[BEGIN PROVIDED INFORMATION]

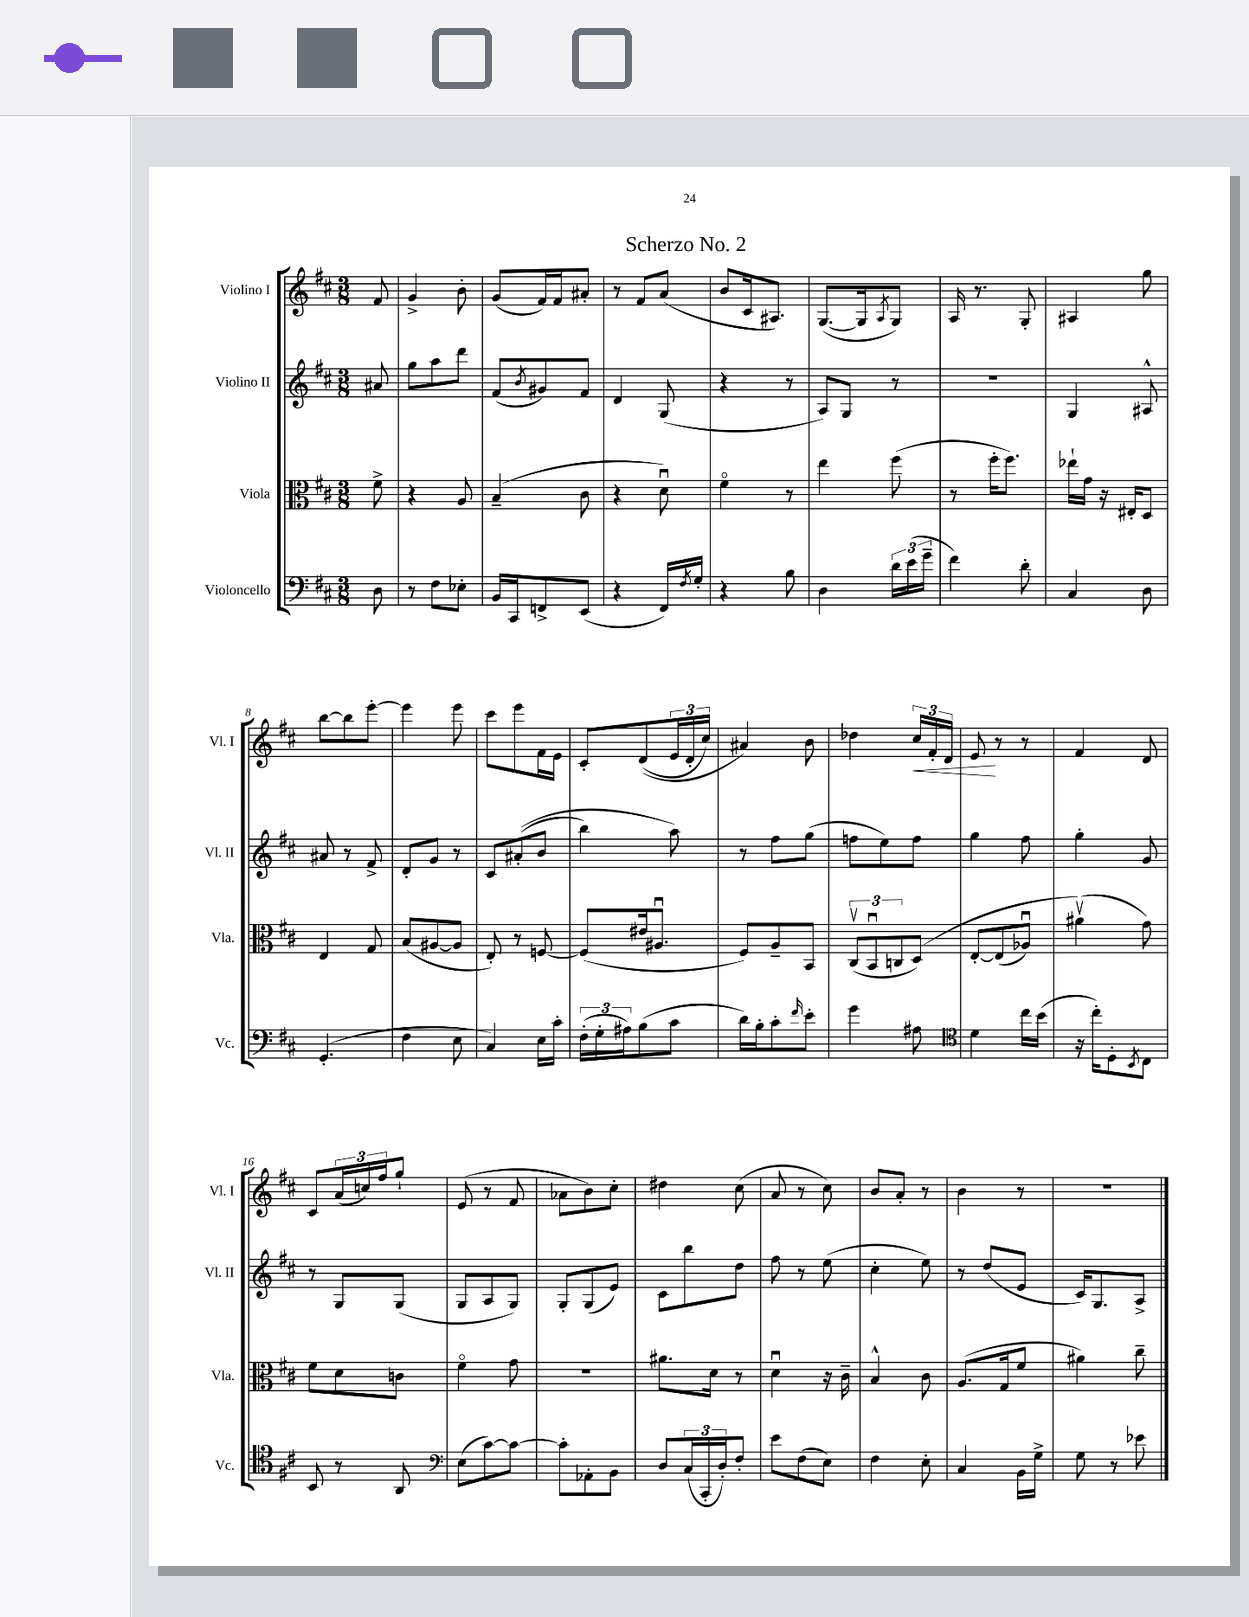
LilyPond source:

\header { title = "Scherzo No. 2" }
<<
\new StaffGroup <<
\new Staff = "s0" \with { instrumentName = "Violino I" shortInstrumentName = "Vl. I" } {
    \clef treble \key d \major \numericTimeSignature \time 3/8 \partial 8
    fis'8 |
    g'4-> b'8-. |
    g'8( fis'16) fis'16 ais'8-. |
    r8 fis'8 a'8( |
    b'8 cis'16 ais8.) |
    g8.~( g16 \acciaccatura { a8 } g8) |
    a16 r8. g8-. |
    ais4 g''8 |
    b''8~ b''8 e'''8~-. |
    e'''4 e'''8 |
    cis'''8 e'''8 fis'16 e'16 |
    cis'8-. d'8(\( \tuplet 3/2 { e'16 d'16-. cis''16) } |
    ais'4\) b'8 |
    des''4 \tuplet 3/2 { cis''16\< fis'16-. d'16 } |
    e'8\! r8 r8 |
    fis'4 d'8 |
    cis'8 \tuplet 3/2 { a'16( c''16) fis''16 } g''8-! |
    e'8( r8 fis'8 |
    aes'8 b'8) cis''8-. |
    dis''4 cis''8( |
    a'8 r8 cis''8) |
    b'8 a'8-. r8 |
    b'4 r8 |
    R4. \bar "|." |
}
\new Staff = "s1" \with { instrumentName = "Violino II" shortInstrumentName = "Vl. II" } {
    \clef treble \key d \major \numericTimeSignature \time 3/8 \partial 8
    ais'8 |
    g''8 a''8 d'''8 |
    fis'8( \acciaccatura { b'8 } gis'8) fis'8 |
    d'4 g8( |
    r4 r8 |
    a8) g8 r8 |
    r4. |
    g4 ais8-^ |
    ais'8 r8 fis'8-> |
    d'8-. g'8 r8 |
    cis'8 ais'8-.(\( b'8 |
    b''4) a''8\) |
    r8 fis''8 g''8( |
    f''8 e''8) f''8 |
    g''4 fis''8 |
    g''4-. g'8 |
    r8 g8 g8( |
    g8 a8 g8) |
    g8-. g8( e'8) |
    cis'8 b''8 d''8 |
    fis''8 r8 e''8( |
    cis''4-. e''8) |
    r8 d''8( e'8 |
    cis'16) g8. a8-> \bar "|." |
}
\new Staff = "s2" \with { instrumentName = "Viola" shortInstrumentName = "Vla." } {
    \clef alto \key d \major \numericTimeSignature \time 3/8 \partial 8
    fis'8-> |
    r4 a8 |
    b4--( cis'8 |
    r4 d'8\downbow) |
    fis'4\flageolet r8 |
    e''4 fis''8( |
    r8 fis''16-. fis''8.) |
    ees''16-! g'16 r16 eis16-. d8 |
    e4 g8 |
    b8( ais8~ ais8 |
    e8-.) r8 f8~ |
    f8( eis'16 ais8.\downbow |
    fis8) a8-- b,8 |
    \tuplet 3/2 { cis8\upbow( b,8\downbow c8 } d8)\( |
    e8~-. e8( aes8\downbow) |
    ais'4\upbow(\) g'8) |
    fis'8 d'8 c'8 |
    fis'4\flageolet g'8 |
    R4. |
    ais'8. d'16 r8 |
    d'4\downbow r16 cis'16-- |
    b4-^ cis'8 |
    a8.( g16 fis'8 |
    ais'4) cis''8-- \bar "|." |
}
\new Staff = "s3" \with { instrumentName = "Violoncello" shortInstrumentName = "Vc." } {
    \clef bass \key d \major \numericTimeSignature \time 3/8 \partial 8
    d8 |
    r8 fis8 ees8-. |
    b,16 cis,16 f,8-> e,8( |
    r4 fis,16) \acciaccatura { fis8 } g16-. |
    r4 b8 |
    d4 \tuplet 3/2 { d'16 e'16( g'16-- } |
    fis'4) d'8-. |
    cis4 d8 |
    g,4.-.( |
    fis4 e8 |
    cis4) e16 cis'16-. |
    \tuplet 3/2 { fis16-.( g16-. ais16) } b8( cis'8 |
    d'16) b16-. cis'8-. \grace { fis'16 } e'8-. |
    g'4 ais8 |
    \clef tenor d'4 cis''16 b'16( |
    r16 cis''16-.) d8-. \acciaccatura { b,8 } cis8 |
    b,8 r8 a,8 |
    \clef bass e8( cis'8~) cis'8~ |
    cis'8-. aes,8-. b,8 |
    d8 \tuplet 3/2 { cis16( cis,16-. d16-.) } fis8-. |
    e'8 fis8( e8) |
    fis4 e8-. |
    cis4 b,16 g16-> |
    g8 r8 ees'8 \bar "|." |
}
>>
>>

[END PROVIDED INFORMATION]

## EXERCISE AIM
Count how many lines in the listing above contain the string "tuplet". Reply with only that number.

## FULL OUTPUT
7